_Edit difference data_
BEGIN

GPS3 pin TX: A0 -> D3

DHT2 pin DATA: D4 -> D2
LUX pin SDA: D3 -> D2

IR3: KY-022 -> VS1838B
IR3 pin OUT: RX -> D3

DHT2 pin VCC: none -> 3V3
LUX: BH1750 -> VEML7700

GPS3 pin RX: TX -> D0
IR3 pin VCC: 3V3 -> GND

END
BEGIN

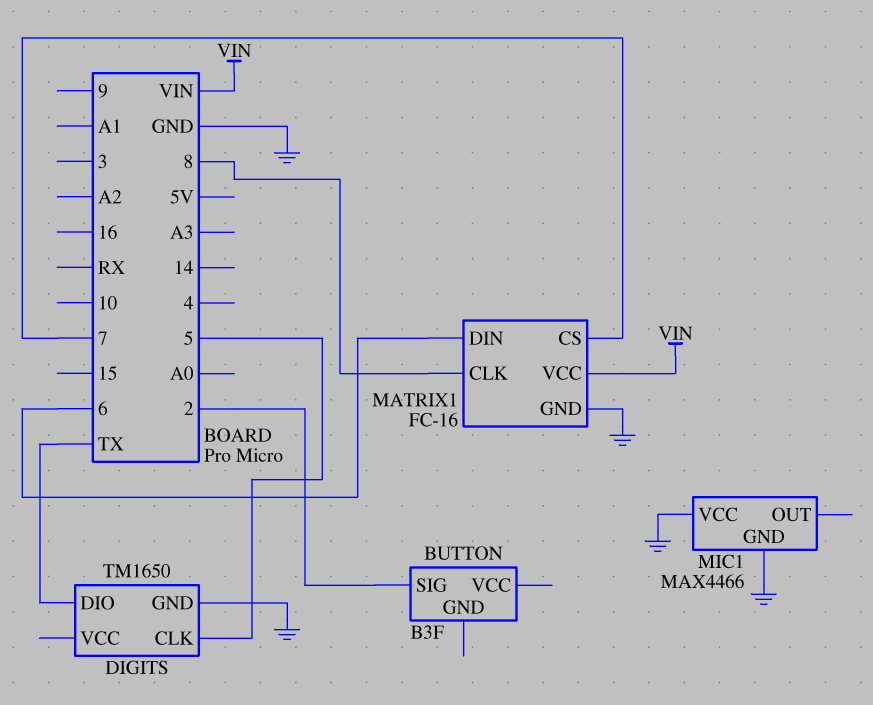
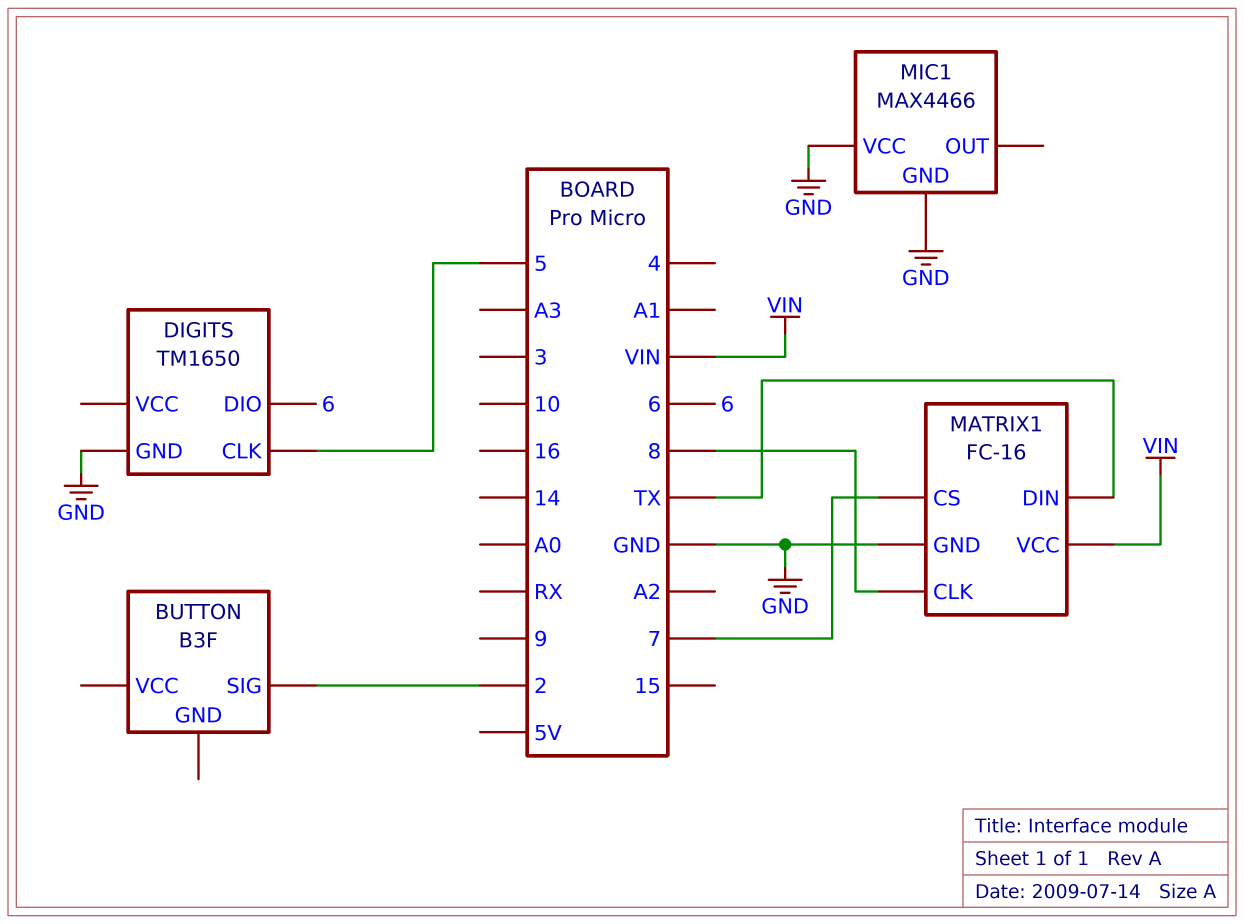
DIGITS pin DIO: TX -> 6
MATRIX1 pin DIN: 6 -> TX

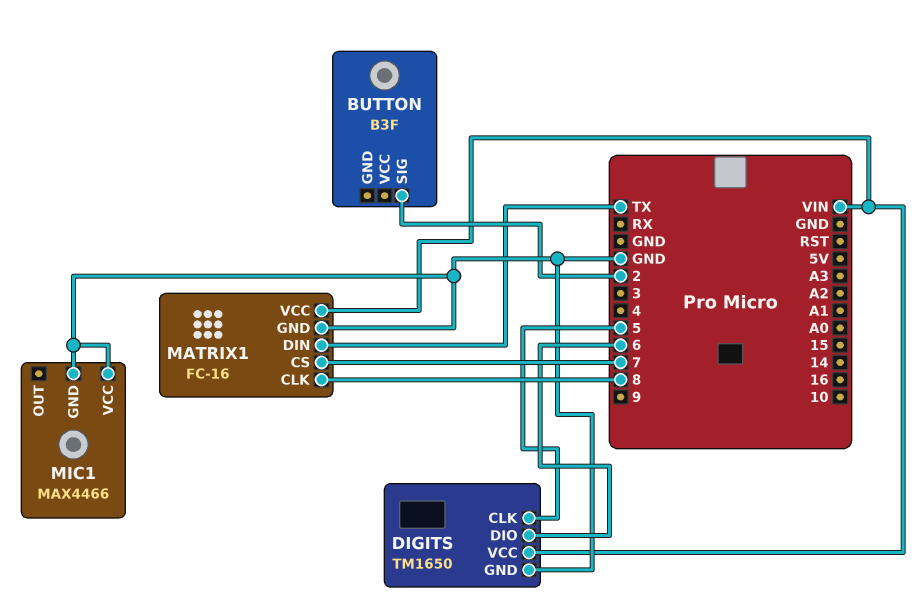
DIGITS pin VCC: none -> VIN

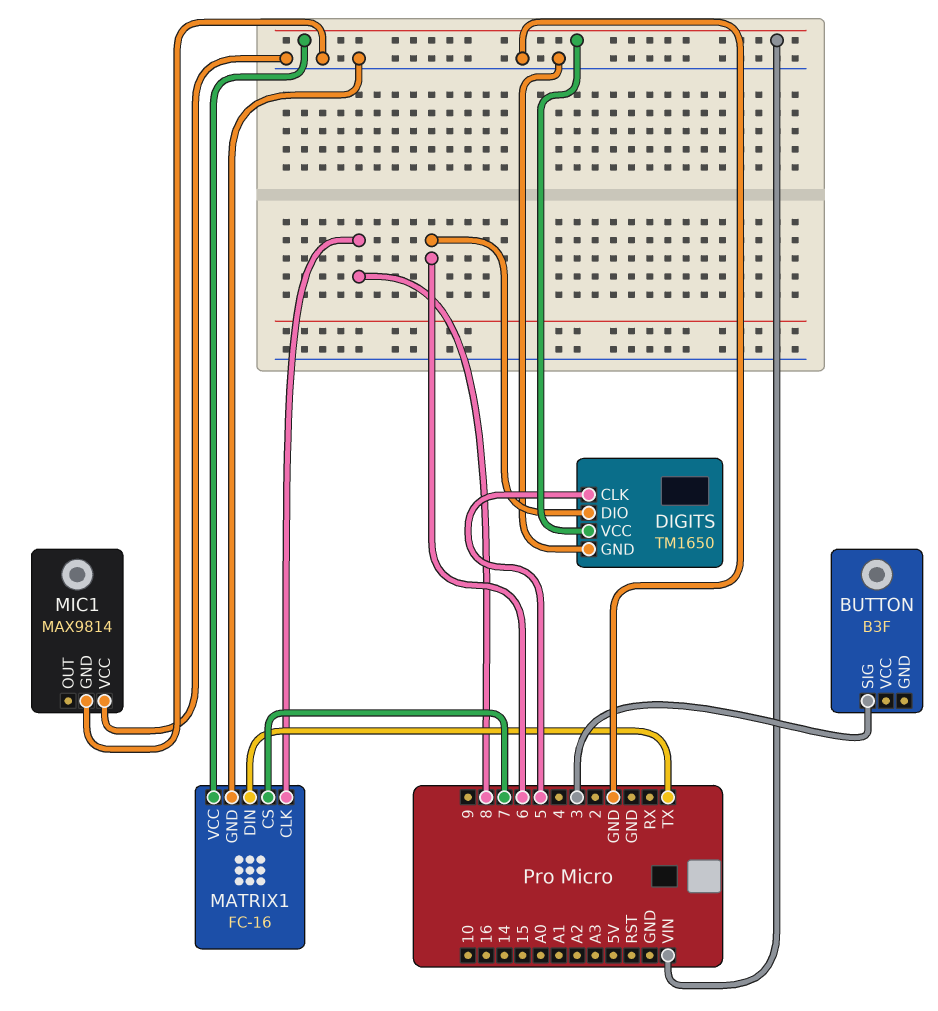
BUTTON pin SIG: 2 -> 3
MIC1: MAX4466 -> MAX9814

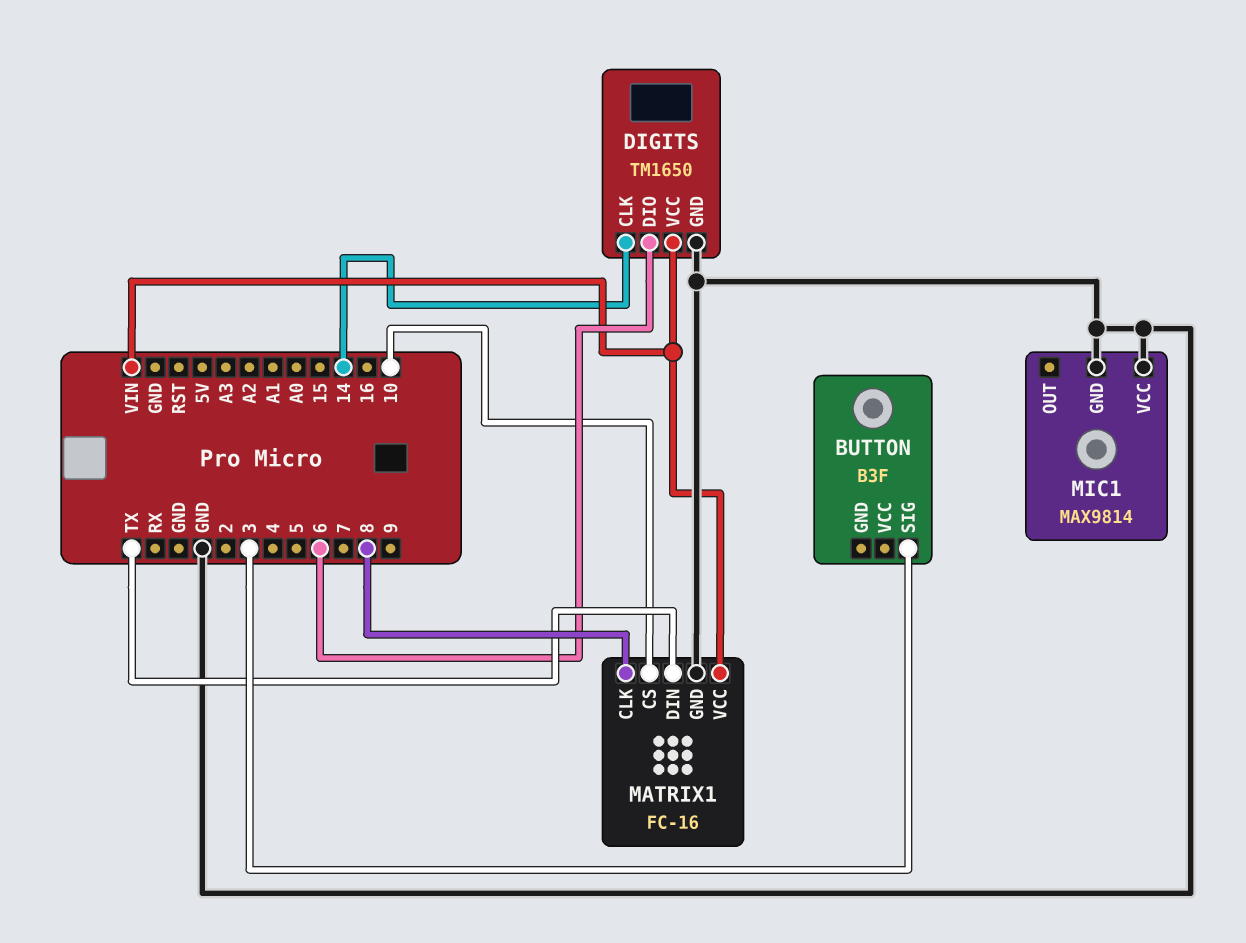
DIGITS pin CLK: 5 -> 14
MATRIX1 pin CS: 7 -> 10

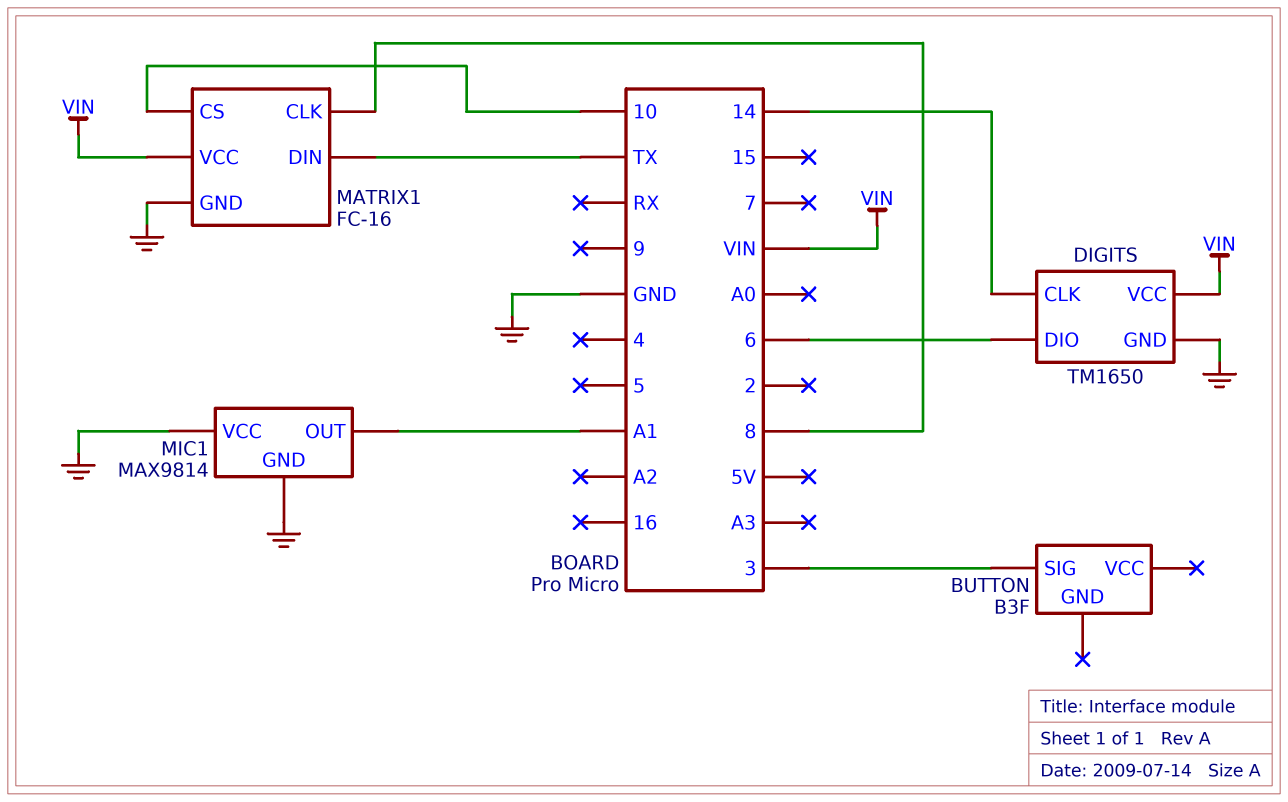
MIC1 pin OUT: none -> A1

END

_EXERCISE REQUIREMENTS_
Extract exactly and only the lines above from the line containing "IR3: KY-022 -> VS1838B" through the line containing "IR3 pin VCC: 3V3 -> GND", both end lines included.

_ANSWER FOR THIS EXERCISE_
IR3: KY-022 -> VS1838B
IR3 pin OUT: RX -> D3

DHT2 pin VCC: none -> 3V3
LUX: BH1750 -> VEML7700

GPS3 pin RX: TX -> D0
IR3 pin VCC: 3V3 -> GND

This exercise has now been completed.